* _PROBLEM_: Rewrite the lines below, putting "term" wherever "word" appears and keeping everything else the same. Leave out the pictures.

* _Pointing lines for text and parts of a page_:

++++++++++

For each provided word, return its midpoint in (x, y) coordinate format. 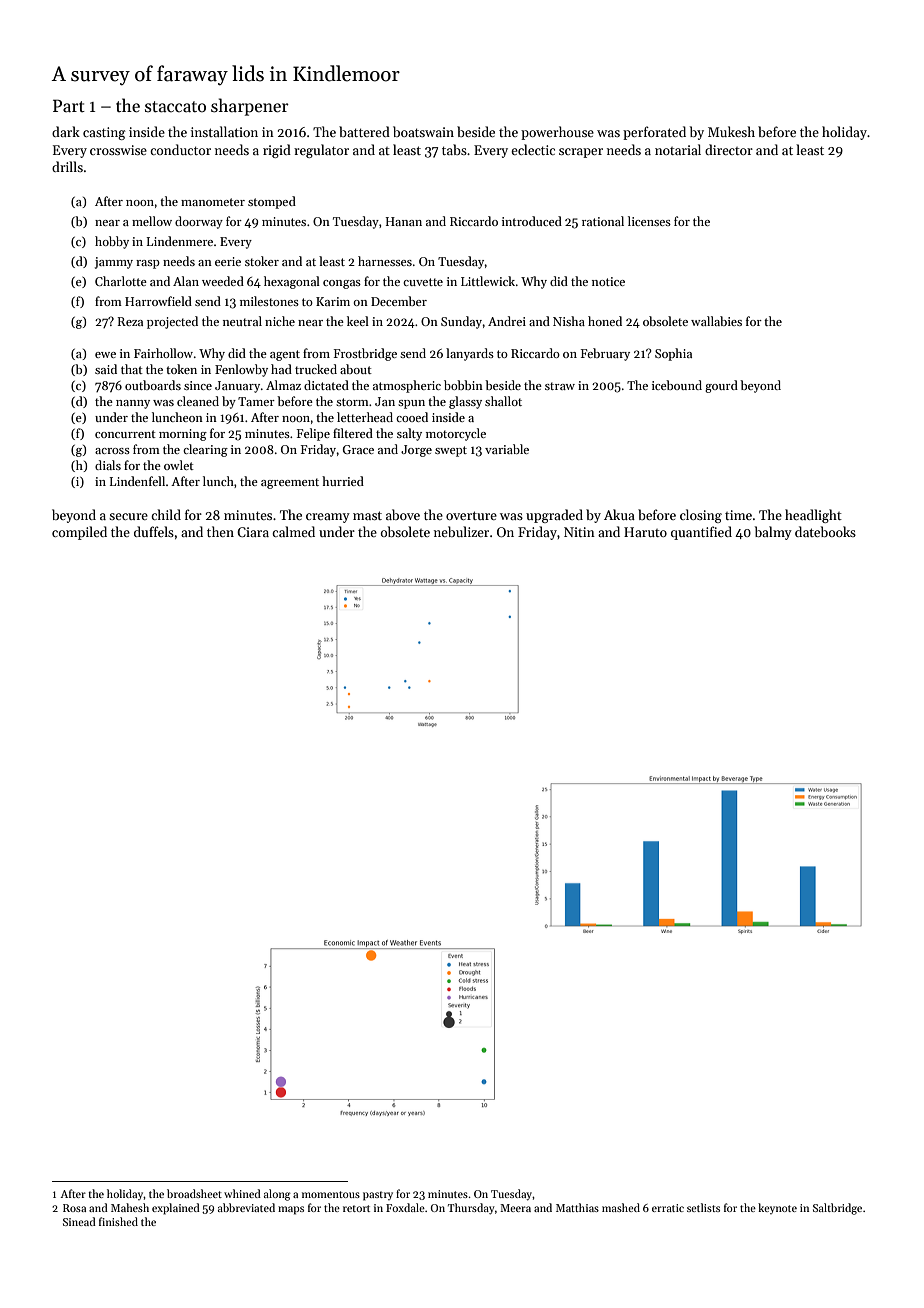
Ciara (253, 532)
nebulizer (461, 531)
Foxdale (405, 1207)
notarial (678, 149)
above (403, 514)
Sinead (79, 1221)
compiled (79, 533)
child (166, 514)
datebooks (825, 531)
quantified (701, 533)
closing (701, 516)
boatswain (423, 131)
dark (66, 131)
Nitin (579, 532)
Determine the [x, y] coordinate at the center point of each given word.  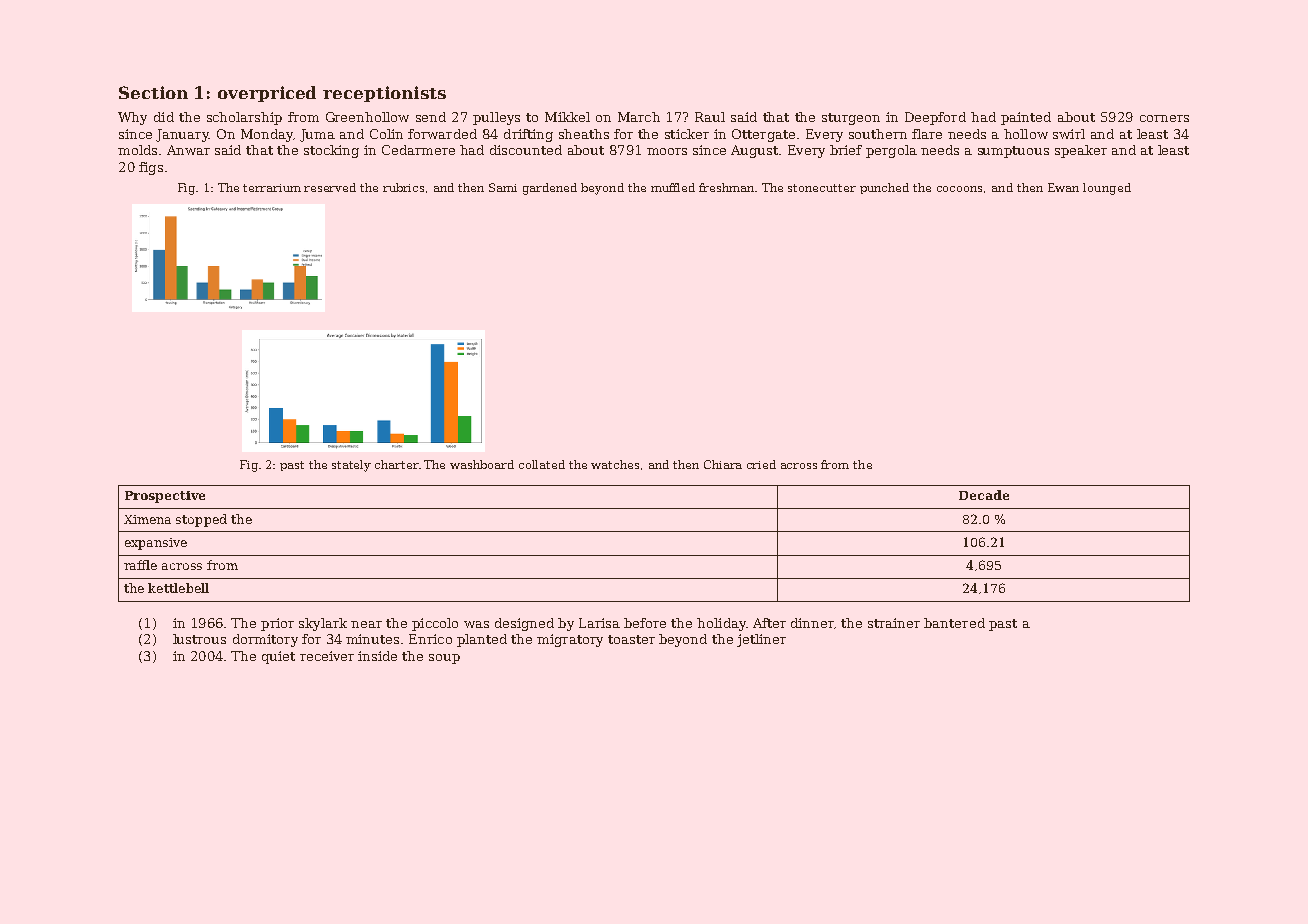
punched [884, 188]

++++++++++

* _EXERCISE RESPONSE_:
For each provided term, return its midpoint in (x, y) coordinate format. 
Ciara (253, 532)
nebulizer (461, 531)
Foxdale (405, 1207)
notarial (678, 149)
above (403, 514)
Sinead (79, 1221)
compiled (79, 533)
child (166, 514)
datebooks (825, 531)
quantified (701, 533)
closing (701, 516)
boatswain (423, 131)
dark (66, 131)
Nitin (579, 532)
Determine the [x, y] coordinate at the center point of each given term.  
punched [884, 188]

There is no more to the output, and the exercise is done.